Data items
--*--

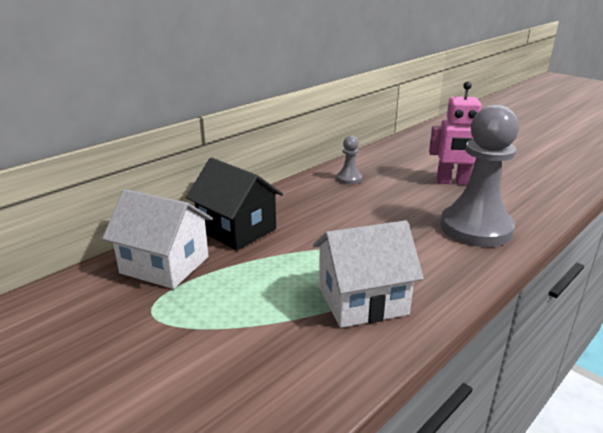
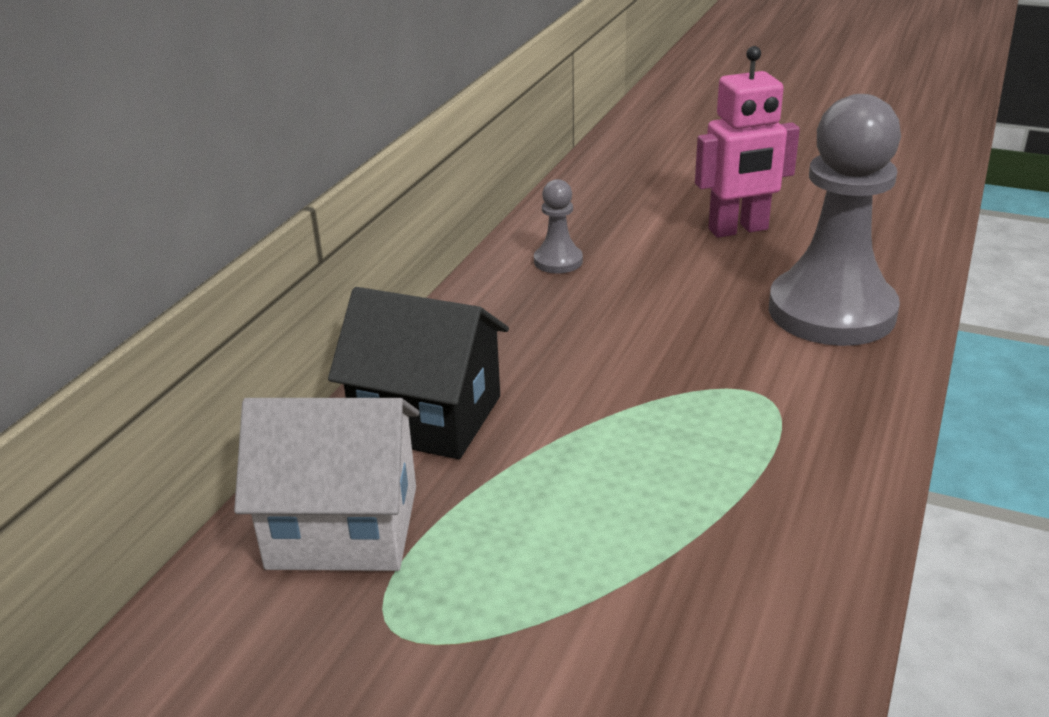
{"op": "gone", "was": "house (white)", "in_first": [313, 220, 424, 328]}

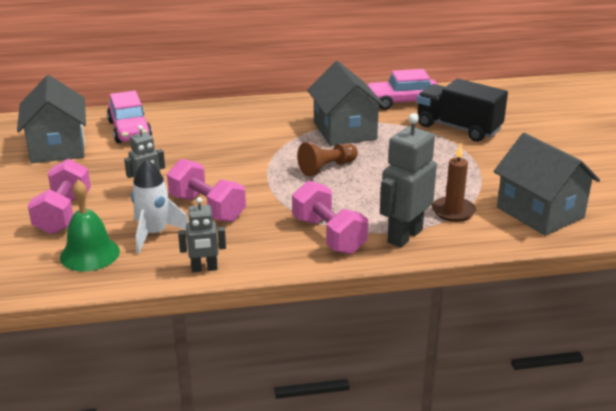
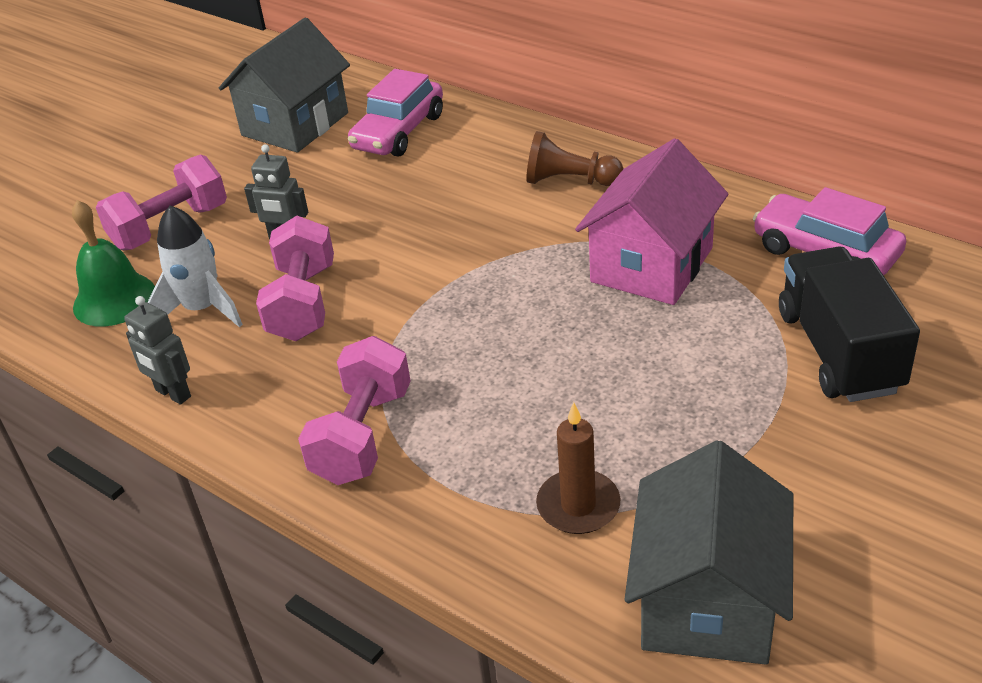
{"op": "shifted", "was": "pawn (brown)", "in_first": [297, 142, 358, 176], "in_second": [526, 131, 623, 186]}
{"op": "repainted", "was": "house (grey)", "now": "house (pink)", "in_first": [307, 61, 386, 146], "in_second": [575, 138, 728, 305]}
{"op": "gone", "was": "robot (grey)", "in_first": [380, 113, 437, 248]}

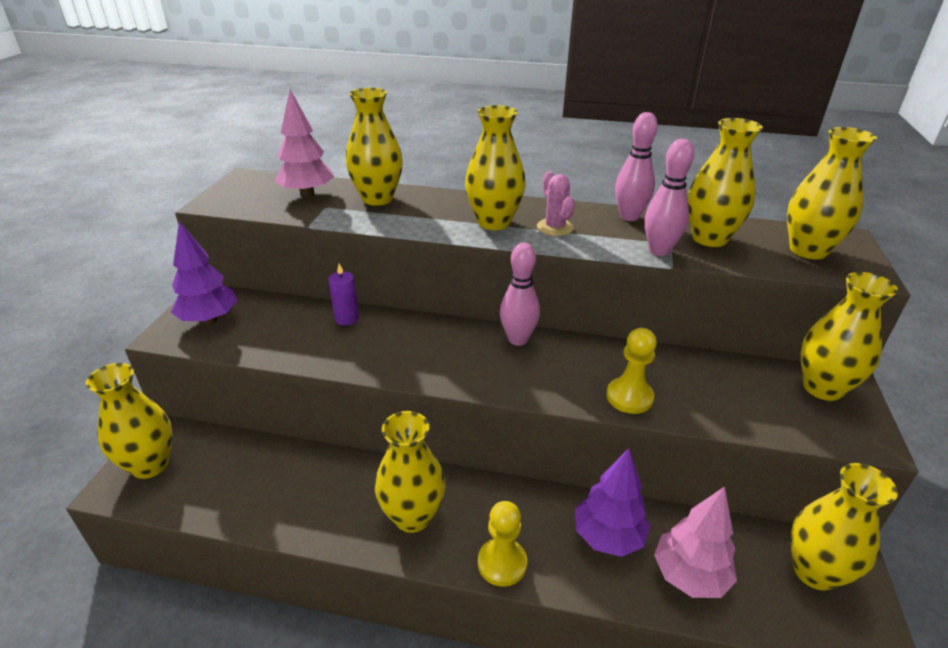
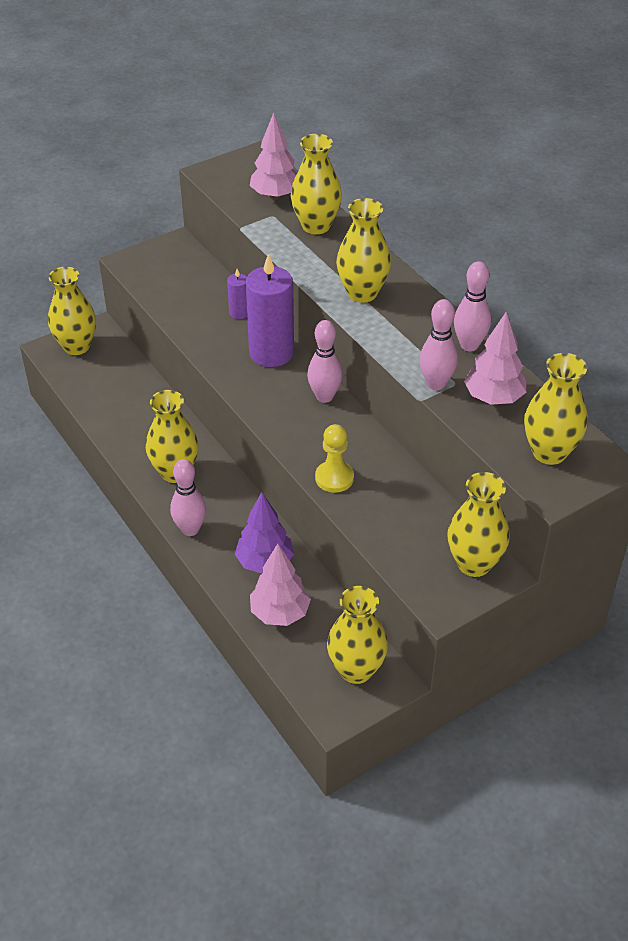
{"op": "swapped", "was": "pawn (yellow)", "now": "bowling pin (pink)", "in_first": [478, 501, 527, 587], "in_second": [170, 459, 206, 536]}
{"op": "new", "now": "candle (purple)", "in_second": [246, 254, 294, 367]}
{"op": "swapped", "was": "vase (yellow)", "now": "tree (pink)", "in_first": [688, 118, 763, 247], "in_second": [464, 312, 526, 405]}
{"op": "gone", "was": "tree (purple)", "in_first": [171, 221, 238, 324]}
{"op": "gone", "was": "cactus (pink)", "in_first": [537, 171, 575, 236]}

--*--

## PROBLEM TO WORK ON
Could the entries be output exactly as written, but without their images?

## COMPLETED EXERCISE
{"op": "gone", "was": "house (white)", "in_first": [313, 220, 424, 328]}

{"op": "shifted", "was": "pawn (brown)", "in_first": [297, 142, 358, 176], "in_second": [526, 131, 623, 186]}
{"op": "repainted", "was": "house (grey)", "now": "house (pink)", "in_first": [307, 61, 386, 146], "in_second": [575, 138, 728, 305]}
{"op": "gone", "was": "robot (grey)", "in_first": [380, 113, 437, 248]}

{"op": "swapped", "was": "pawn (yellow)", "now": "bowling pin (pink)", "in_first": [478, 501, 527, 587], "in_second": [170, 459, 206, 536]}
{"op": "new", "now": "candle (purple)", "in_second": [246, 254, 294, 367]}
{"op": "swapped", "was": "vase (yellow)", "now": "tree (pink)", "in_first": [688, 118, 763, 247], "in_second": [464, 312, 526, 405]}
{"op": "gone", "was": "tree (purple)", "in_first": [171, 221, 238, 324]}
{"op": "gone", "was": "cactus (pink)", "in_first": [537, 171, 575, 236]}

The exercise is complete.